THE PROBLEM. Given the entries below, would you transcribe exactly the lines starting at the one with "camera: 155 degrees right, 5 degrees down" and ending at the one with "green capsule [318,142,364,163]", both kept, pictures omitted, nothing extra?
DATA LISTING section start
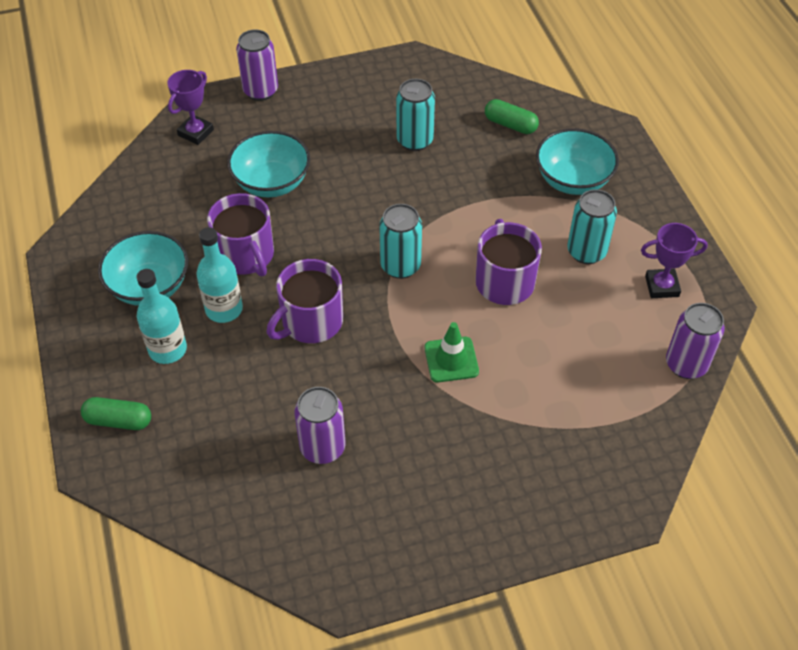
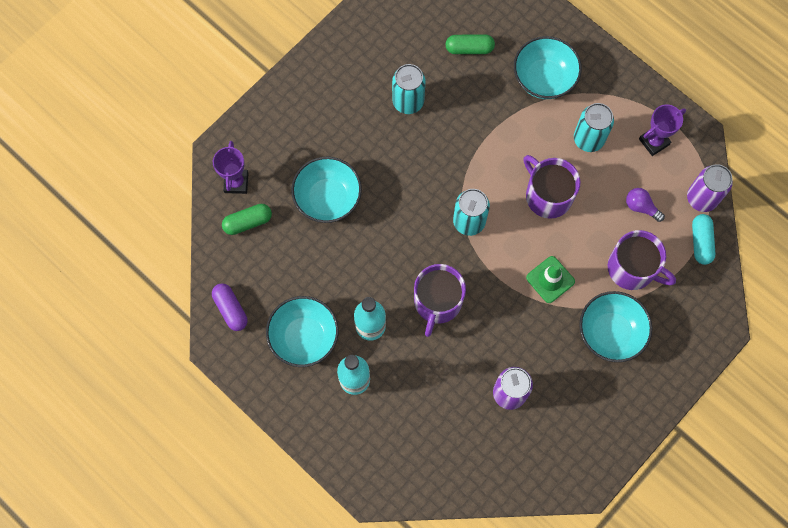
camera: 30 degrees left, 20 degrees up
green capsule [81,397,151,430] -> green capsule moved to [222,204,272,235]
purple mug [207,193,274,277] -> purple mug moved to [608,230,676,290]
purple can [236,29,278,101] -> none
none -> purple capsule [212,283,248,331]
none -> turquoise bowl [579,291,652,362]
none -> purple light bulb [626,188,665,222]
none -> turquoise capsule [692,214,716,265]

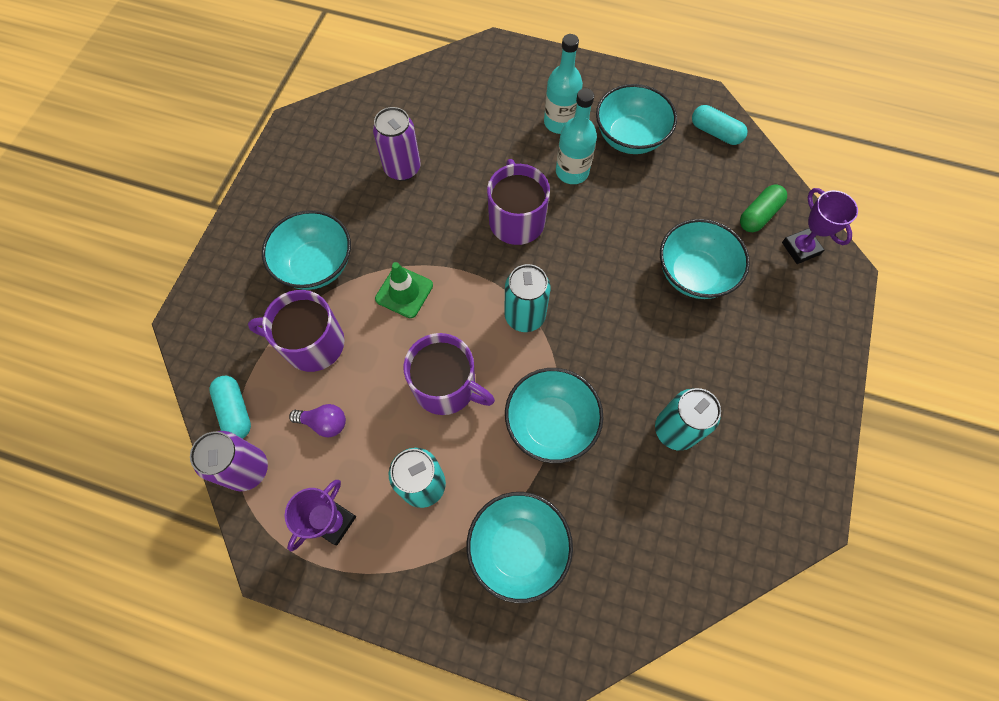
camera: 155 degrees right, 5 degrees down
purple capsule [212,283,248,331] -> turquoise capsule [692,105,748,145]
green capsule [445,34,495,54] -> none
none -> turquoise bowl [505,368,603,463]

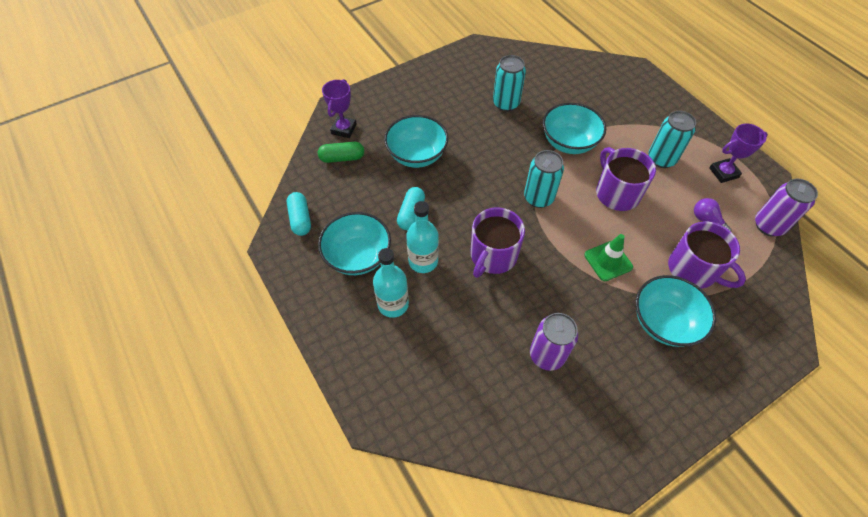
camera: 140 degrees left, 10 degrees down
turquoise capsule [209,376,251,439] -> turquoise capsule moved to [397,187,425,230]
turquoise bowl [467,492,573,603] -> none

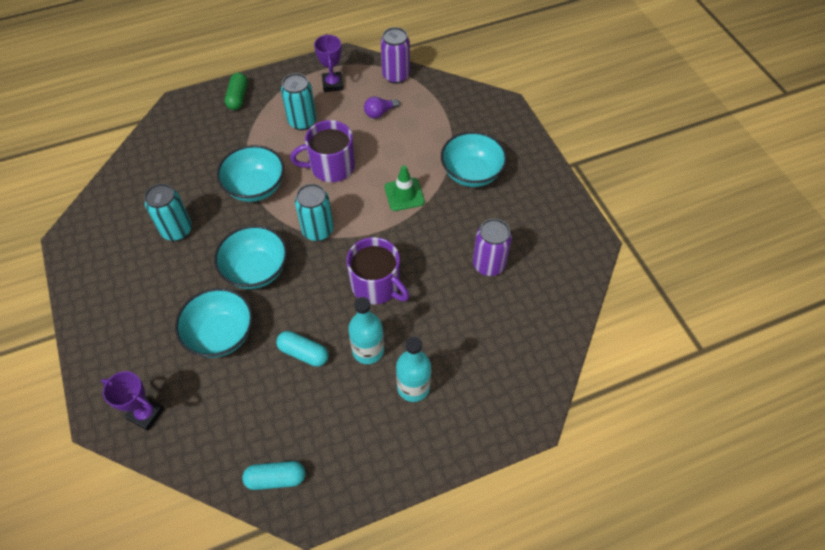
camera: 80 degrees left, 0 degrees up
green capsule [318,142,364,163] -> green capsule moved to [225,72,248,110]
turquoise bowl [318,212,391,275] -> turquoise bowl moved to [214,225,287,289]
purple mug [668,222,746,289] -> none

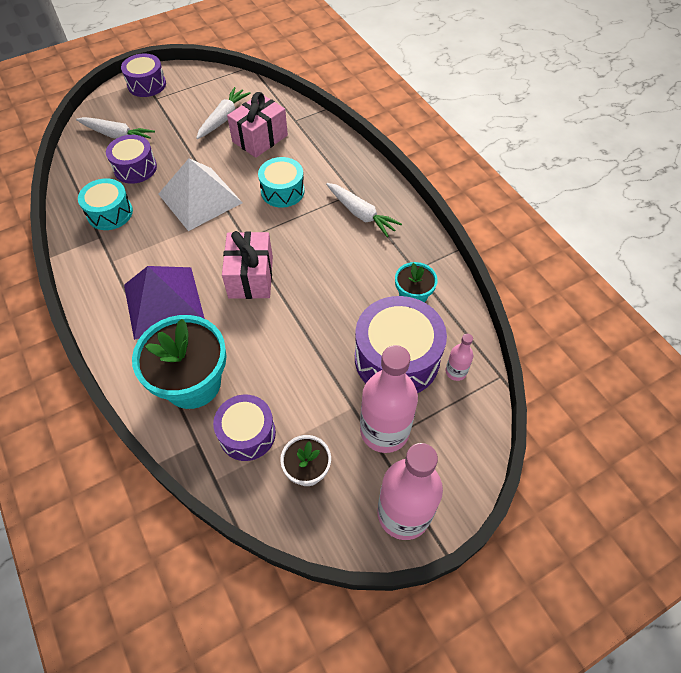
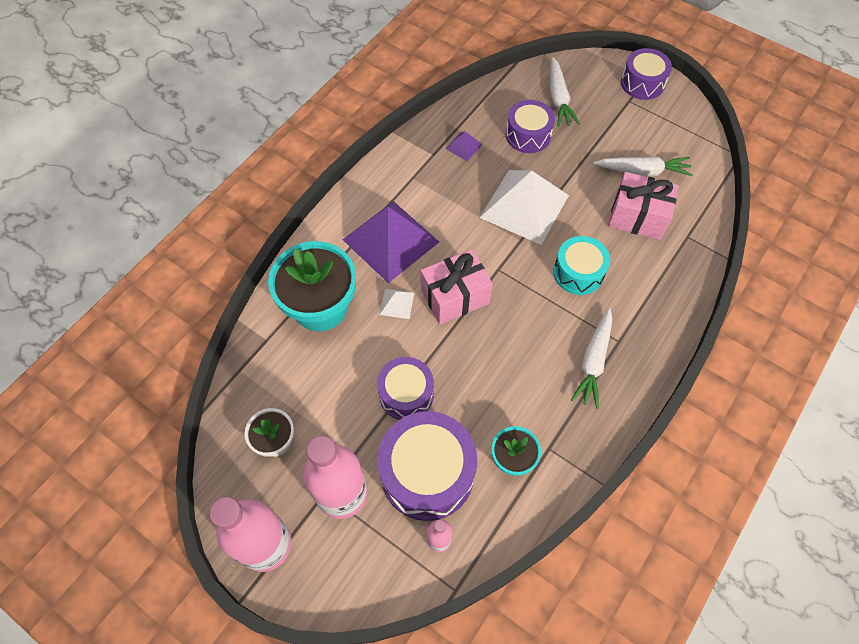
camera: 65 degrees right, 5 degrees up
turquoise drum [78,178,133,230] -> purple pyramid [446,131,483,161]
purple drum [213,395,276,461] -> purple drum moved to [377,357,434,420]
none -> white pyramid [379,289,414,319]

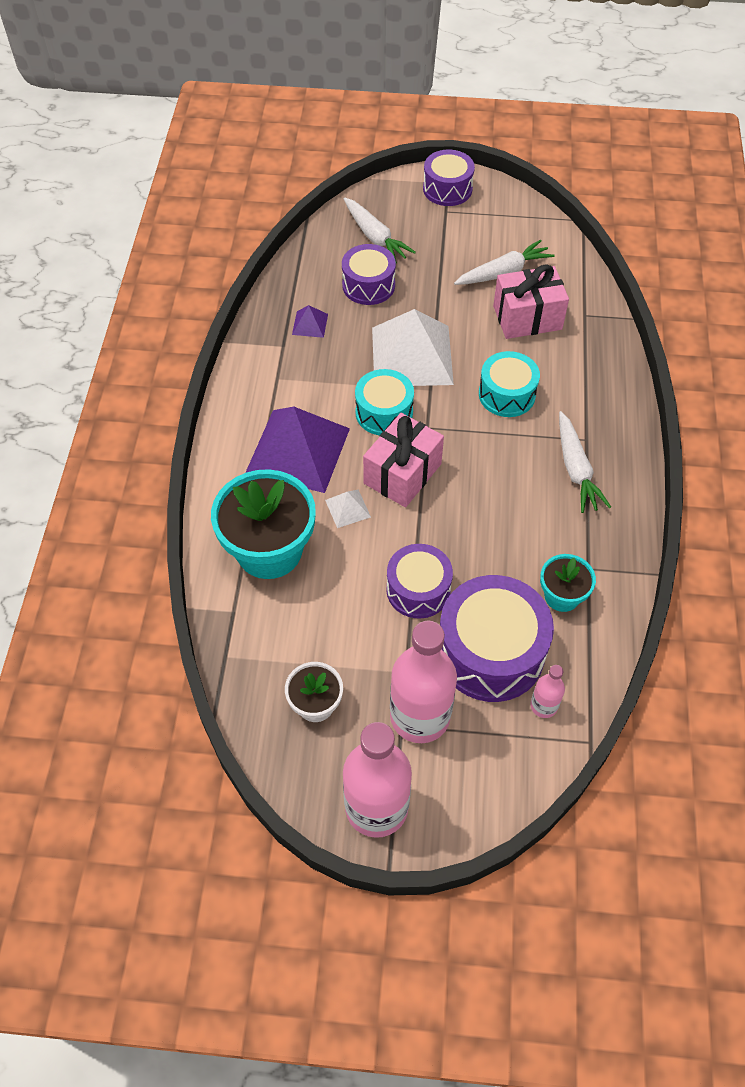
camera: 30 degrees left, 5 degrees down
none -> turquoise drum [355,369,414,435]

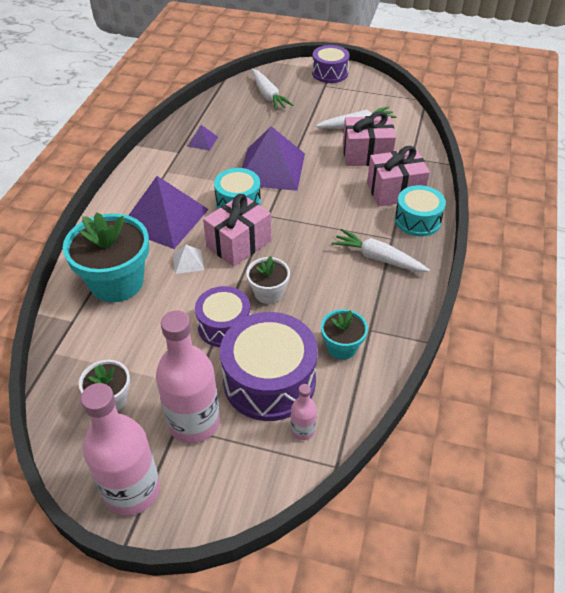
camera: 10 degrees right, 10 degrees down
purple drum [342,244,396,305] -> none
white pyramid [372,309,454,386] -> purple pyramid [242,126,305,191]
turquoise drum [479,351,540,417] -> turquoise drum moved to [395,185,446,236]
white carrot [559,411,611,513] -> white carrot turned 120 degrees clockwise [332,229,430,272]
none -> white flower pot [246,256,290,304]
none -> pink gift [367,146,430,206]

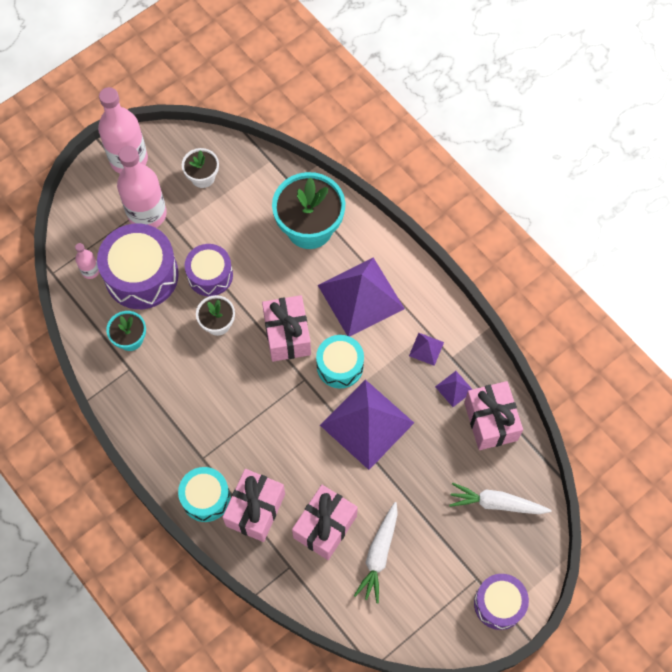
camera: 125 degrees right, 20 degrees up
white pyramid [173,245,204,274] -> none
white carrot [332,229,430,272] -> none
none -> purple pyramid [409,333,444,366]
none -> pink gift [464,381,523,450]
DATA LISTING section end
ANSWER TO THIS TASK.
camera: 155 degrees right, 5 degrees down
purple capsule [212,283,248,331] -> turquoise capsule [692,105,748,145]
green capsule [445,34,495,54] -> none
none -> turquoise bowl [505,368,603,463]

camera: 140 degrees left, 10 degrees down
turquoise capsule [209,376,251,439] -> turquoise capsule moved to [397,187,425,230]
turquoise bowl [467,492,573,603] -> none

camera: 80 degrees left, 0 degrees up
green capsule [318,142,364,163] -> green capsule moved to [225,72,248,110]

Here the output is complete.